──────── AVAILABLE DATA

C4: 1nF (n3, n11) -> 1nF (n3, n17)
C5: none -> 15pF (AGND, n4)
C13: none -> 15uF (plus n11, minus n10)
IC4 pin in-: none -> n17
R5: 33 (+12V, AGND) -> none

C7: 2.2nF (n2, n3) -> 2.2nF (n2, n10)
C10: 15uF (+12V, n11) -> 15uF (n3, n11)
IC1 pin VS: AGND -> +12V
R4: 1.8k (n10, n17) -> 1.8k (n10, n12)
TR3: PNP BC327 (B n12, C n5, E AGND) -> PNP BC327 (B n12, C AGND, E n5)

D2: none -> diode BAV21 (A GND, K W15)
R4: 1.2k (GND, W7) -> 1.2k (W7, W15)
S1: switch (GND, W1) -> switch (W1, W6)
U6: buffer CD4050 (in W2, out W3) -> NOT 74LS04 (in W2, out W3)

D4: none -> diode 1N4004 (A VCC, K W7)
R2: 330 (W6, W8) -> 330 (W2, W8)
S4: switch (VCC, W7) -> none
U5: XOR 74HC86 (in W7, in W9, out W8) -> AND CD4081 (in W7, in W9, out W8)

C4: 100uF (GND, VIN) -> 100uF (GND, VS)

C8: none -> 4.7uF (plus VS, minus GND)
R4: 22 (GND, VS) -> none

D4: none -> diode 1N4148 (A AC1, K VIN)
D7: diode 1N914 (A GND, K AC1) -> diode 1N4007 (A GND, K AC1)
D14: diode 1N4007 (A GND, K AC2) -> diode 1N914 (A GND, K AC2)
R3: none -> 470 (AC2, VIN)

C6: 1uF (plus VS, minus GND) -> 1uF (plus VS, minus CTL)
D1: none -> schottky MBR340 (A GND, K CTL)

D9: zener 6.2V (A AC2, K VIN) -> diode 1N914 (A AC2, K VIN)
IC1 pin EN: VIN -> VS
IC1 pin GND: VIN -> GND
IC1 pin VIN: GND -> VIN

────────────────

# WHAT IS EXPECTED
Every record, word for word, must be returned.

# RESPONSE AREA
C4: 1nF (n3, n11) -> 1nF (n3, n17)
C5: none -> 15pF (AGND, n4)
C13: none -> 15uF (plus n11, minus n10)
IC4 pin in-: none -> n17
R5: 33 (+12V, AGND) -> none

C7: 2.2nF (n2, n3) -> 2.2nF (n2, n10)
C10: 15uF (+12V, n11) -> 15uF (n3, n11)
IC1 pin VS: AGND -> +12V
R4: 1.8k (n10, n17) -> 1.8k (n10, n12)
TR3: PNP BC327 (B n12, C n5, E AGND) -> PNP BC327 (B n12, C AGND, E n5)

D2: none -> diode BAV21 (A GND, K W15)
R4: 1.2k (GND, W7) -> 1.2k (W7, W15)
S1: switch (GND, W1) -> switch (W1, W6)
U6: buffer CD4050 (in W2, out W3) -> NOT 74LS04 (in W2, out W3)

D4: none -> diode 1N4004 (A VCC, K W7)
R2: 330 (W6, W8) -> 330 (W2, W8)
S4: switch (VCC, W7) -> none
U5: XOR 74HC86 (in W7, in W9, out W8) -> AND CD4081 (in W7, in W9, out W8)

C4: 100uF (GND, VIN) -> 100uF (GND, VS)

C8: none -> 4.7uF (plus VS, minus GND)
R4: 22 (GND, VS) -> none

D4: none -> diode 1N4148 (A AC1, K VIN)
D7: diode 1N914 (A GND, K AC1) -> diode 1N4007 (A GND, K AC1)
D14: diode 1N4007 (A GND, K AC2) -> diode 1N914 (A GND, K AC2)
R3: none -> 470 (AC2, VIN)

C6: 1uF (plus VS, minus GND) -> 1uF (plus VS, minus CTL)
D1: none -> schottky MBR340 (A GND, K CTL)

D9: zener 6.2V (A AC2, K VIN) -> diode 1N914 (A AC2, K VIN)
IC1 pin EN: VIN -> VS
IC1 pin GND: VIN -> GND
IC1 pin VIN: GND -> VIN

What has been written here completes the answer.